- **Extracted information**
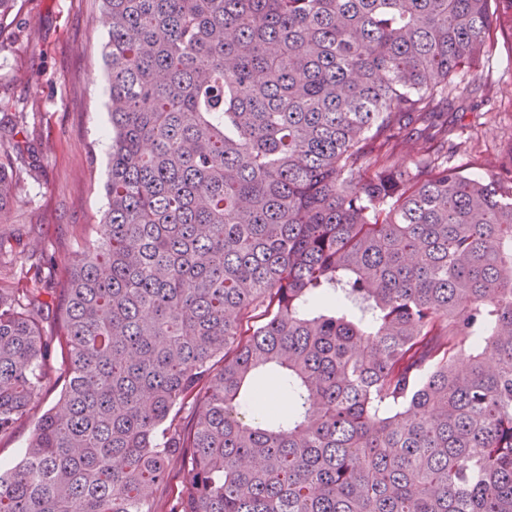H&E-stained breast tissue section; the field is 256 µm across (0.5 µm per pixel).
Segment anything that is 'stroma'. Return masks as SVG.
Instances as JSON below:
<instances>
[{
	"mask_svg": "<svg viewBox=\"0 0 512 512\" xmlns=\"http://www.w3.org/2000/svg\"><path fill=\"white\" fill-rule=\"evenodd\" d=\"M499 13L496 38L463 76L490 86L492 98H458L448 108L461 144L452 163L483 178L512 166V0H500ZM107 32L99 0H18L0 23V151L17 144L24 151L17 200L0 211V236L19 238L35 259L49 261V288L105 208L107 82L98 49ZM64 371L52 358L39 404L0 435V463L21 459L37 418L60 395Z\"/></svg>",
	"mask_w": 512,
	"mask_h": 512,
	"instance_id": "35a3bbf8",
	"label": "stroma"
}]
</instances>
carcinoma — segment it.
Masks as SVG:
<instances>
[{"mask_svg": "<svg viewBox=\"0 0 512 512\" xmlns=\"http://www.w3.org/2000/svg\"><path fill=\"white\" fill-rule=\"evenodd\" d=\"M492 2L100 0L107 207L0 287V435L65 365L0 512H159L175 460L173 512H512V169L409 131L490 93Z\"/></svg>", "mask_w": 512, "mask_h": 512, "instance_id": "carcinoma-1", "label": "carcinoma"}]
</instances>
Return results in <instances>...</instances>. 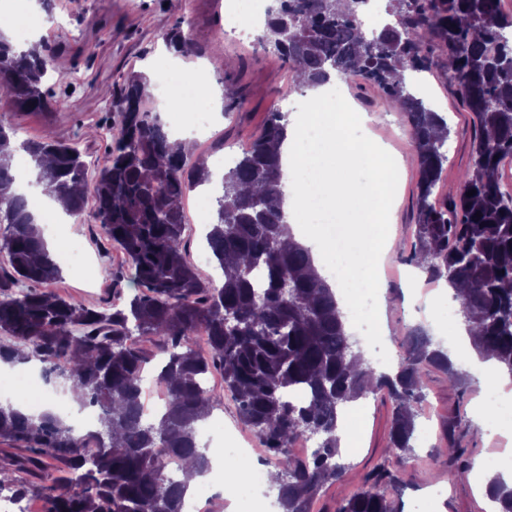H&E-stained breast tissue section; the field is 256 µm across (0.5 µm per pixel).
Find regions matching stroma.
Here are the masks:
<instances>
[{
	"instance_id": "35a3bbf8",
	"label": "stroma",
	"mask_w": 512,
	"mask_h": 512,
	"mask_svg": "<svg viewBox=\"0 0 512 512\" xmlns=\"http://www.w3.org/2000/svg\"><path fill=\"white\" fill-rule=\"evenodd\" d=\"M228 0H181L180 9L167 6L166 0H55V23H39L27 29L29 40L47 39L63 49L66 69L72 74L69 88L58 89L60 103L54 112L21 114L0 102V123L18 128L19 138H35L45 128H52L59 139L78 143L92 166L107 160L110 142L106 118L117 90L119 74L134 70L156 77L153 64L165 50L162 35L174 26H182L199 49L197 63L207 65L216 88L236 83L247 102L236 111L225 108L223 98L198 100L197 108H220L212 120L207 139H195L193 157H207L218 149L239 154L259 132L266 113L284 97L299 98L293 90L291 67L283 58L262 50L257 42L236 41L224 36V9ZM441 101L439 107L451 129L448 166L443 174V191H456L459 175L466 169L473 153V116L458 102L442 71L427 72ZM362 110L375 111L370 135L386 145L393 155L407 157L413 148L402 113L385 107L377 88L351 83L349 94ZM418 166L410 164L399 173V194L392 215V230L382 267L379 286L384 291L383 319L388 327L414 326L427 321L426 314L412 313L406 295L416 281H423L426 291L433 283L409 260L410 245L416 230L414 212L418 187ZM64 249L86 254L92 266L91 276L75 267L63 270L53 283L54 291L95 306L112 295L109 269L119 266L122 258L106 241L95 219V208L84 212L61 232ZM481 383L474 373H466L464 382L449 386L438 372L426 376L424 414L417 421L424 428L427 443L416 446L415 455L403 462L388 458L392 403L384 395H369L363 400L365 422L359 449L343 453L348 471L342 481L326 485L312 505V512H337L339 505L361 491L367 478L377 468L389 470L396 478V491L403 506H411L431 487H443L447 496L444 512H490L488 499L479 494L471 479L454 478L448 459L440 449L447 438L466 449L471 458L488 457L500 451L506 442L487 438L483 425L473 413Z\"/></svg>"
}]
</instances>
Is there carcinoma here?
I'll return each mask as SVG.
<instances>
[{"instance_id": "carcinoma-1", "label": "carcinoma", "mask_w": 512, "mask_h": 512, "mask_svg": "<svg viewBox=\"0 0 512 512\" xmlns=\"http://www.w3.org/2000/svg\"><path fill=\"white\" fill-rule=\"evenodd\" d=\"M275 0L257 42L287 60L296 88L331 77L378 86L383 102L403 112L419 165L412 262L430 281L463 289L458 313L478 354L512 375V187L500 169L512 159V14L501 0H384L385 20L361 24L371 0ZM0 15V97L17 112H51L61 50L45 41L14 42ZM180 54L196 45L177 25L164 35ZM440 69L476 118L472 162L460 192L439 199L450 131L446 116L407 85L403 72ZM150 78L131 72L112 101L110 159L89 182L80 150L46 130L18 140L0 123V362L36 363L45 382L79 392L98 409V427L80 435L51 410L26 414L0 402V491L22 500L39 490L45 512H182L186 485L166 471L175 457L206 473L198 425L223 401L203 387L218 368L224 395L260 438L278 476L282 512H311L322 487L341 481L339 427L345 406L382 393L393 404L386 455L413 451L425 375L460 374L448 349L421 327L407 330L396 373H378L346 330L336 295L311 251L291 240L283 204L278 146L288 113H268L260 135L217 183L216 218L205 235L220 283L186 260L187 193L214 183L206 159L190 161L171 140L151 99ZM35 170L30 186L54 187L74 217L92 190L96 218L124 264L108 272L114 294L89 307L49 289L61 268L49 252L28 198L15 188L18 152ZM475 191L469 196L467 192ZM206 334V349L194 336ZM159 360L165 387L151 411L142 376ZM318 437L311 456L290 447ZM92 448L94 453L85 454ZM448 443L454 476L471 463ZM59 464L43 475L45 460ZM378 473L337 512H402ZM497 512H512V486L489 480Z\"/></svg>"}]
</instances>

- **Requirements**
Please list every line of the records that contains "stroma".

- **Response to the exercise**
Segment anything that is 'stroma'. Return masks as SVG.
	"label": "stroma"
Find regions matching stroma.
	"label": "stroma",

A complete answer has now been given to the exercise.